EXERCISE INSTRUCTIONS: Return only the lines running from the top of the entries to the line with "grey brick B7:D7", inclusive, exactly as written.

-- Opening Marker --

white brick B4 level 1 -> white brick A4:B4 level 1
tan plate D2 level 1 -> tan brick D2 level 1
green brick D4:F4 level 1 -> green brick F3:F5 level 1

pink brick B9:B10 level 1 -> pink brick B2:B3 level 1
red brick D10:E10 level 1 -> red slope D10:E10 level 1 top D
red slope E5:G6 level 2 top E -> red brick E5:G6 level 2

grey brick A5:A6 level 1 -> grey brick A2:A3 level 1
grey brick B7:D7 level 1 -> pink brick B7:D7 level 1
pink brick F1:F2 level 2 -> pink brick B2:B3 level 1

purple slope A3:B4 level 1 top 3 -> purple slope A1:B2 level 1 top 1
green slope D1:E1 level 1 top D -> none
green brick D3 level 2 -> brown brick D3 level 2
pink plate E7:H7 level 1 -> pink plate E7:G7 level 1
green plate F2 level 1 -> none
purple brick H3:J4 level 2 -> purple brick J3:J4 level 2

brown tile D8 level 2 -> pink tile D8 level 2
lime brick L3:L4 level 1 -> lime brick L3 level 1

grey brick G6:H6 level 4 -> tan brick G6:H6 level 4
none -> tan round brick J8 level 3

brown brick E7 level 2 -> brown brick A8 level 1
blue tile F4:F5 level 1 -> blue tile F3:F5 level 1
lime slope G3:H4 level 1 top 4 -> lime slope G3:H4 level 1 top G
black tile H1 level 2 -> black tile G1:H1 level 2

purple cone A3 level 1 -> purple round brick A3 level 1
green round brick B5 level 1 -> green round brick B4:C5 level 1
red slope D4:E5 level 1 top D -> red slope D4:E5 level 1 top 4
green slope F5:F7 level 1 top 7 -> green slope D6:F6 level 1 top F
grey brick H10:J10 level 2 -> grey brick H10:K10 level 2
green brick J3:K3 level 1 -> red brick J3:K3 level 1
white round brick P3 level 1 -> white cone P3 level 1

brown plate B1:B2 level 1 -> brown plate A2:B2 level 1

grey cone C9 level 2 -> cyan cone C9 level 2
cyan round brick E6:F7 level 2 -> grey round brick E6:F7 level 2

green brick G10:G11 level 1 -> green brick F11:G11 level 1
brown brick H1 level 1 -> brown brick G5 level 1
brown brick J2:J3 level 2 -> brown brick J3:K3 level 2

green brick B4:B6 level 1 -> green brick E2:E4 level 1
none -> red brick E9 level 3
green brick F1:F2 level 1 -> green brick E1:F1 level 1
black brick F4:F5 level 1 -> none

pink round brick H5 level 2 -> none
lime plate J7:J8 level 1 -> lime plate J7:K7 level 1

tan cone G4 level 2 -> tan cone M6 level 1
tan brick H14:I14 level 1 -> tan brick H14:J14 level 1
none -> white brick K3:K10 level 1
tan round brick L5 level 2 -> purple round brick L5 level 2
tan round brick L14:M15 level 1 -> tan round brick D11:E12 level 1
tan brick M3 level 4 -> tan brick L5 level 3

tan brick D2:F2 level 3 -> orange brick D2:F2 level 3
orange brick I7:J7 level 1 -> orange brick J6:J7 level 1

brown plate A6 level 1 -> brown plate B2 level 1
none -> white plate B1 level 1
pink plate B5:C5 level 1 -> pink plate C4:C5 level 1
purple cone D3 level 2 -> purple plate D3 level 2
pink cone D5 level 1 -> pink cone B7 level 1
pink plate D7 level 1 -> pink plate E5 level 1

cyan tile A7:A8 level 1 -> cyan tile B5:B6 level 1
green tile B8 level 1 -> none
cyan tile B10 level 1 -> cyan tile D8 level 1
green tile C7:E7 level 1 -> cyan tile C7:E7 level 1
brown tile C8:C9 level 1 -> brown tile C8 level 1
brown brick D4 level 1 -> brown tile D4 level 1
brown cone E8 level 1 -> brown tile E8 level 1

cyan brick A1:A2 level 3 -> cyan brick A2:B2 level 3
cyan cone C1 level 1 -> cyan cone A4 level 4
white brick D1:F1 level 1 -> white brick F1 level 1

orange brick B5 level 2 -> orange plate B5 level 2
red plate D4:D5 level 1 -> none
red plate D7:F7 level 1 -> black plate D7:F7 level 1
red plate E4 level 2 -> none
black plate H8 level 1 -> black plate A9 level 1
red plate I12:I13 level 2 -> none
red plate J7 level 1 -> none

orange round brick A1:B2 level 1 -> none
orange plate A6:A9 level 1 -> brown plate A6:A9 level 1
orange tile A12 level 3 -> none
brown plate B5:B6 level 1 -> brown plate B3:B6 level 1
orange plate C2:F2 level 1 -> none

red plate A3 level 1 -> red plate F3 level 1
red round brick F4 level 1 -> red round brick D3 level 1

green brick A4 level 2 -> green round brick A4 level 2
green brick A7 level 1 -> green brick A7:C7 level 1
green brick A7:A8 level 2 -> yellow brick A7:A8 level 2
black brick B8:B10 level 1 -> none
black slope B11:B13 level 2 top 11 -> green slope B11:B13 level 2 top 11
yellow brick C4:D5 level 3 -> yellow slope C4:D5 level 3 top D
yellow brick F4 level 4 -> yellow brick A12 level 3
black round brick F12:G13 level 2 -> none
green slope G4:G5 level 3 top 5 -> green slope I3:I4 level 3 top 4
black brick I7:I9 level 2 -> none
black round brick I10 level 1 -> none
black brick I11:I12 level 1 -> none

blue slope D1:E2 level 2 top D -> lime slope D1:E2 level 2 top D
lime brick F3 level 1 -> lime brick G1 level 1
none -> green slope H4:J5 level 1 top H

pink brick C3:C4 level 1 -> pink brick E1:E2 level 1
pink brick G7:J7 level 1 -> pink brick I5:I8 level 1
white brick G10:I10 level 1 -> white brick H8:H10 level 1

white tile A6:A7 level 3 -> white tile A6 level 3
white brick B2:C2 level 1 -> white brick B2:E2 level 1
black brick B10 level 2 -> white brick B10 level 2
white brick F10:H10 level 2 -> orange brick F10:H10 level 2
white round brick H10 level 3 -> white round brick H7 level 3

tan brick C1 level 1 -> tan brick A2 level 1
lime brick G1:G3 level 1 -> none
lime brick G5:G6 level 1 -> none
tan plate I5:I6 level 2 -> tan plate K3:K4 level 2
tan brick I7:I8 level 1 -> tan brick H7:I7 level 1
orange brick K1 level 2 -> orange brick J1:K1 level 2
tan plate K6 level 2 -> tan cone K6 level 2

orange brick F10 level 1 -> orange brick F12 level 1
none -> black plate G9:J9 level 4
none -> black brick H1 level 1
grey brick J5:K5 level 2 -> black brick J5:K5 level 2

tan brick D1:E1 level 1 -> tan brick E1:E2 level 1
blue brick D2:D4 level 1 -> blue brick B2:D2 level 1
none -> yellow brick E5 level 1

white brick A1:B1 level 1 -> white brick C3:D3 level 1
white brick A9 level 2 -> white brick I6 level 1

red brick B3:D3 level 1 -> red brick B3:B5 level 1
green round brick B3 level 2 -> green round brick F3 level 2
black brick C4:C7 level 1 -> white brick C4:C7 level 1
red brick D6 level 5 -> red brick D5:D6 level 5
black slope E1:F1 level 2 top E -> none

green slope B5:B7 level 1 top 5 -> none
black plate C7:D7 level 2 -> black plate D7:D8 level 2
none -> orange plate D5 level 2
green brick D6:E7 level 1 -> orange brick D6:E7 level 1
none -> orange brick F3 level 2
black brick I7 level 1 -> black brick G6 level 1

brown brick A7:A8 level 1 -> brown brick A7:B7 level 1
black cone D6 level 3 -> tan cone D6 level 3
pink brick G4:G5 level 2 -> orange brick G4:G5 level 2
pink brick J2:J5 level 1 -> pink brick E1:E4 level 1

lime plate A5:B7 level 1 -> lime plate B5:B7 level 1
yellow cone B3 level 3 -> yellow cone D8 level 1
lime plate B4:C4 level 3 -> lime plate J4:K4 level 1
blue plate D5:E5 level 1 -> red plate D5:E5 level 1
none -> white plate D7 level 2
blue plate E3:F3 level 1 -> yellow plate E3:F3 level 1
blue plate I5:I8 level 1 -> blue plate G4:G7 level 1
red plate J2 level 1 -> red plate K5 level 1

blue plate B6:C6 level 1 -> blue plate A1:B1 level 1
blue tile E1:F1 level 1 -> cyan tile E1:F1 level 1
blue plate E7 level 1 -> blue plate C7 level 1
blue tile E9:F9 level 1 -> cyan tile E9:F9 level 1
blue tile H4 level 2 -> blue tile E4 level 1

-- Closing Marker --

SOLUTION FOR THIS EXERCISE:
white brick B4 level 1 -> white brick A4:B4 level 1
tan plate D2 level 1 -> tan brick D2 level 1
green brick D4:F4 level 1 -> green brick F3:F5 level 1

pink brick B9:B10 level 1 -> pink brick B2:B3 level 1
red brick D10:E10 level 1 -> red slope D10:E10 level 1 top D
red slope E5:G6 level 2 top E -> red brick E5:G6 level 2

grey brick A5:A6 level 1 -> grey brick A2:A3 level 1
grey brick B7:D7 level 1 -> pink brick B7:D7 level 1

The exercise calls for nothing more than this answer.